Version difference data:
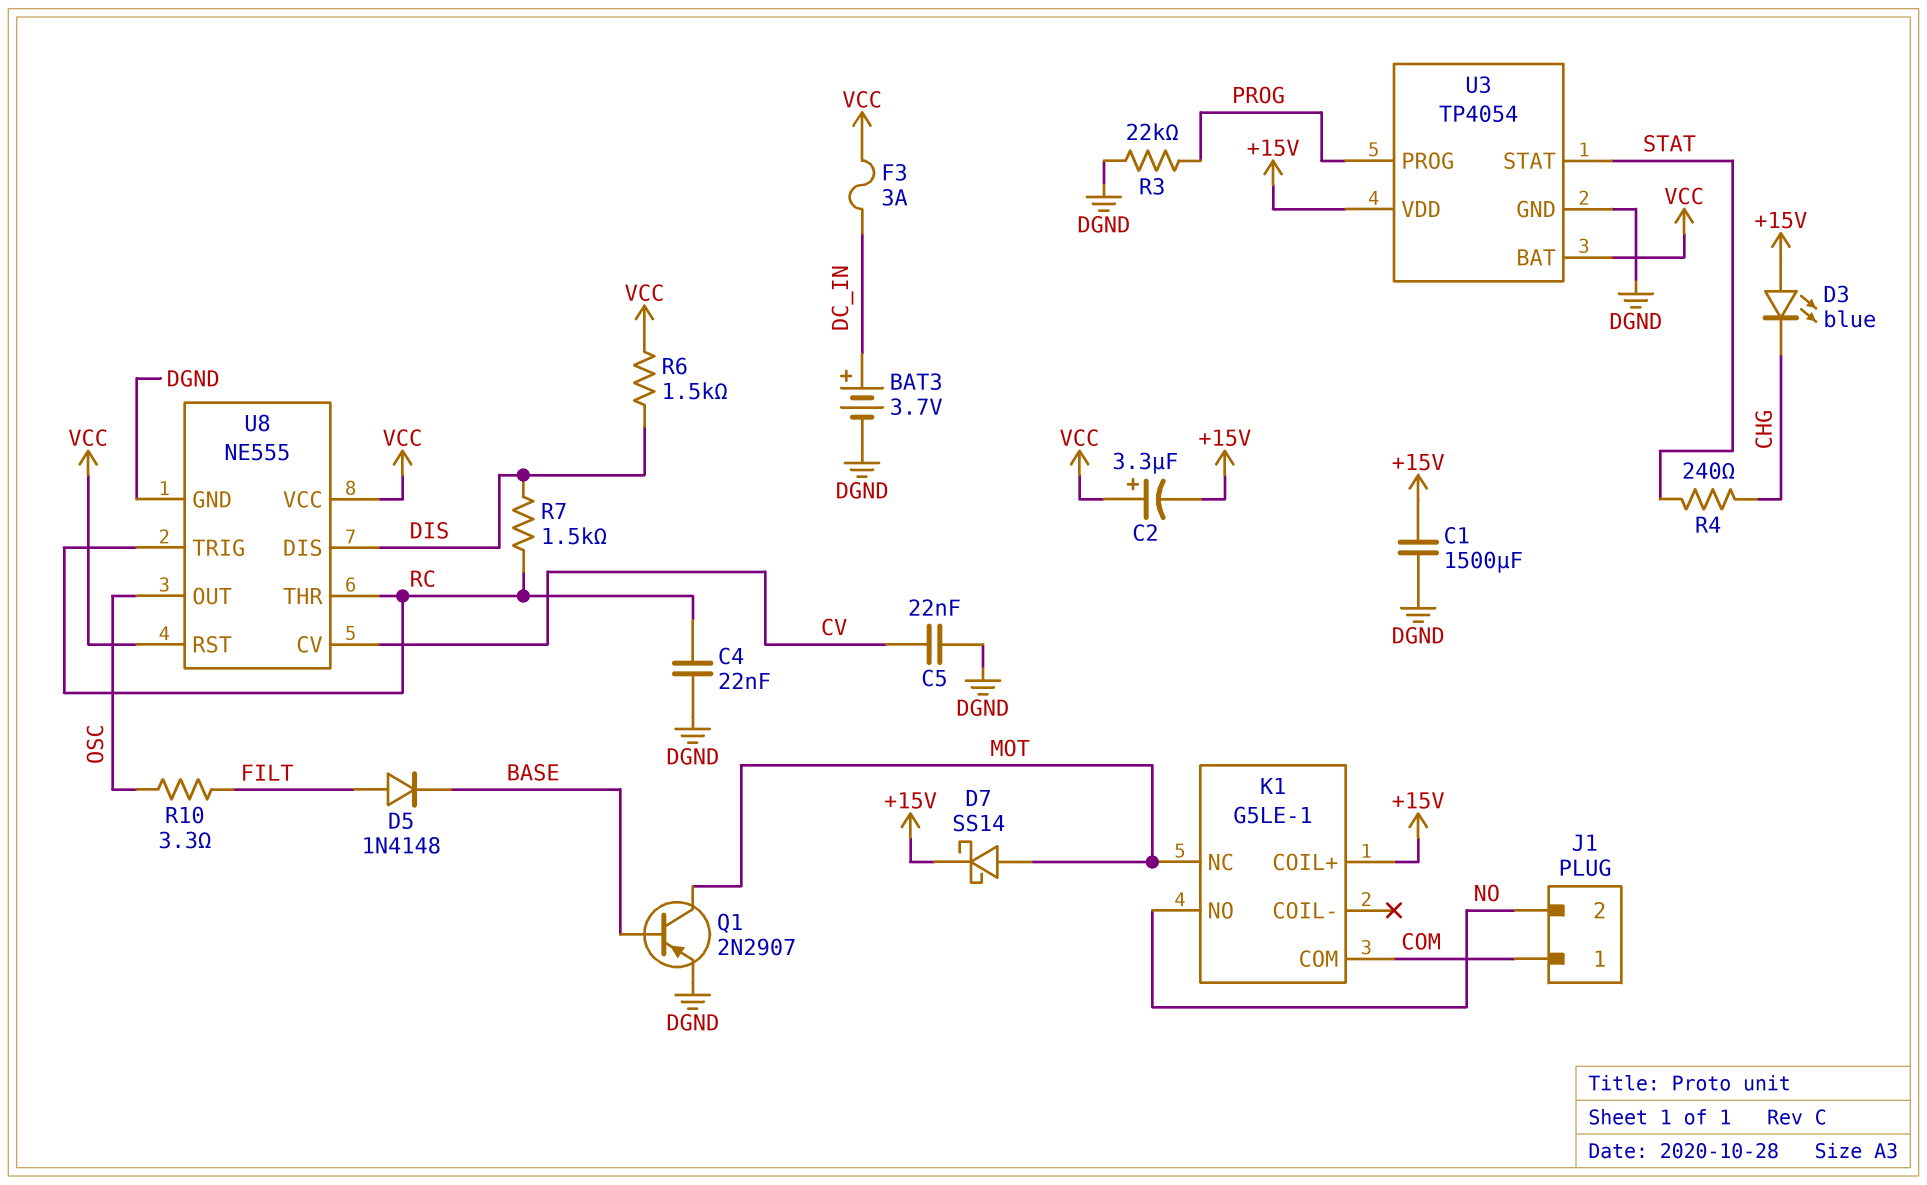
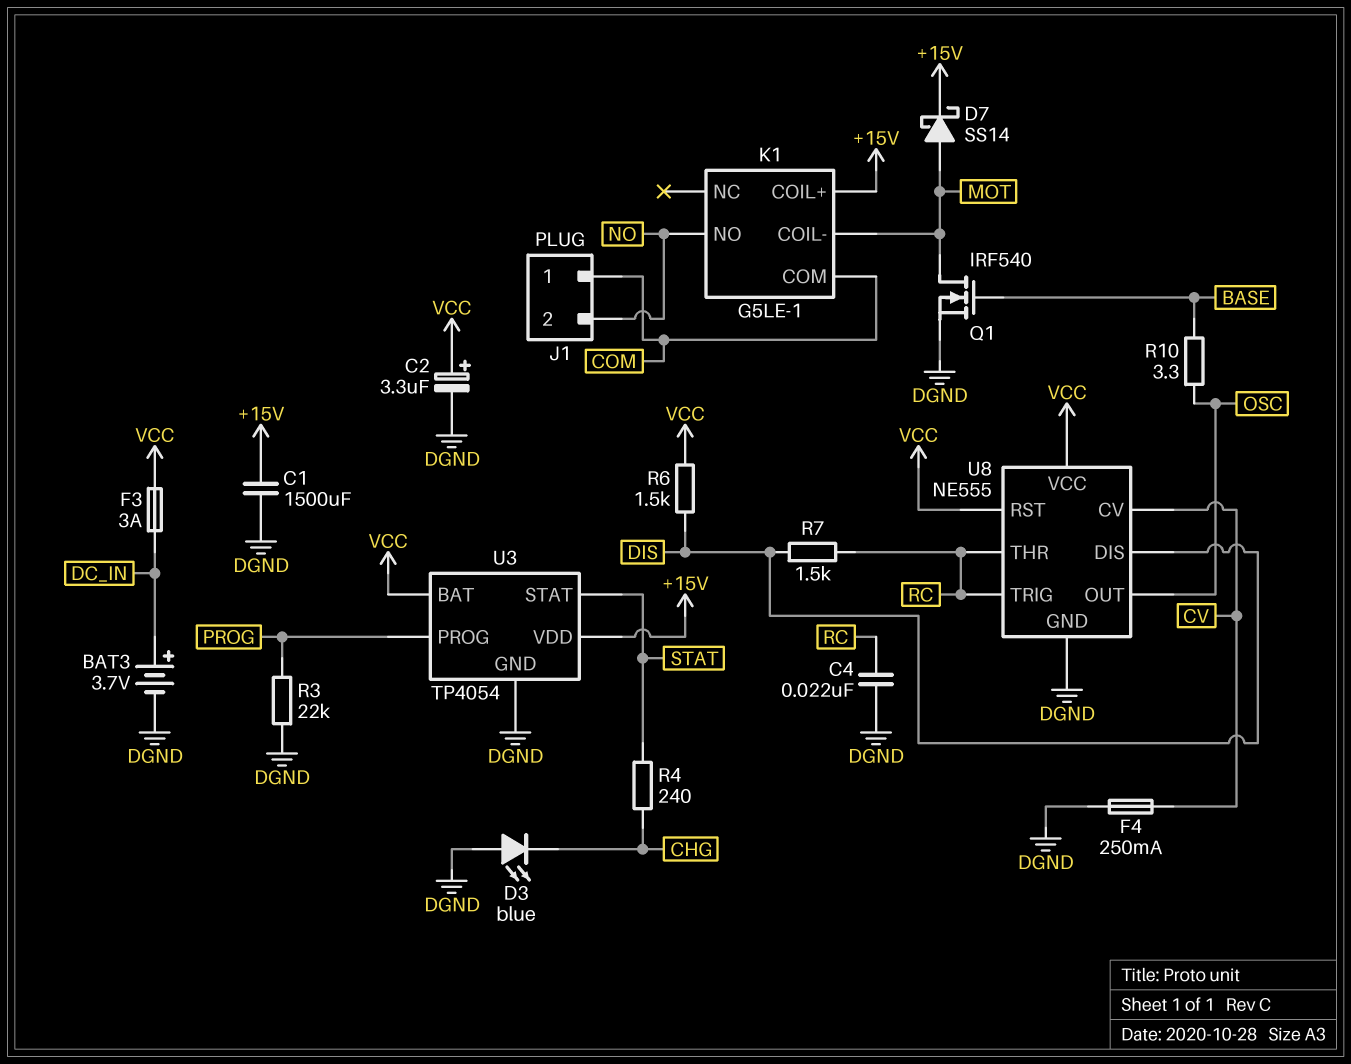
C2: 3.3uF (plus VCC, minus +15V) -> 3.3uF (plus VCC, minus DGND)
C5: 22nF (CV, DGND) -> none
D3: LED blue (A +15V, K CHG) -> LED blue (A DGND, K CHG)
D5: diode 1N4148 (A FILT, K BASE) -> none
F4: none -> 250mA (CV, DGND)
K1 pin COIL-: none -> MOT
K1 pin NC: MOT -> none
Q1: PNP 2N2907 (B BASE, C MOT, E DGND) -> NMOS IRF540 (G BASE, D MOT, S DGND)
R10: 3.3 (FILT, OSC) -> 3.3 (BASE, OSC)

PROBLEM DETAILS: Apart from the pictures, all of the data must be duplicated exactly as shown above.

RESPONSE:
C2: 3.3uF (plus VCC, minus +15V) -> 3.3uF (plus VCC, minus DGND)
C5: 22nF (CV, DGND) -> none
D3: LED blue (A +15V, K CHG) -> LED blue (A DGND, K CHG)
D5: diode 1N4148 (A FILT, K BASE) -> none
F4: none -> 250mA (CV, DGND)
K1 pin COIL-: none -> MOT
K1 pin NC: MOT -> none
Q1: PNP 2N2907 (B BASE, C MOT, E DGND) -> NMOS IRF540 (G BASE, D MOT, S DGND)
R10: 3.3 (FILT, OSC) -> 3.3 (BASE, OSC)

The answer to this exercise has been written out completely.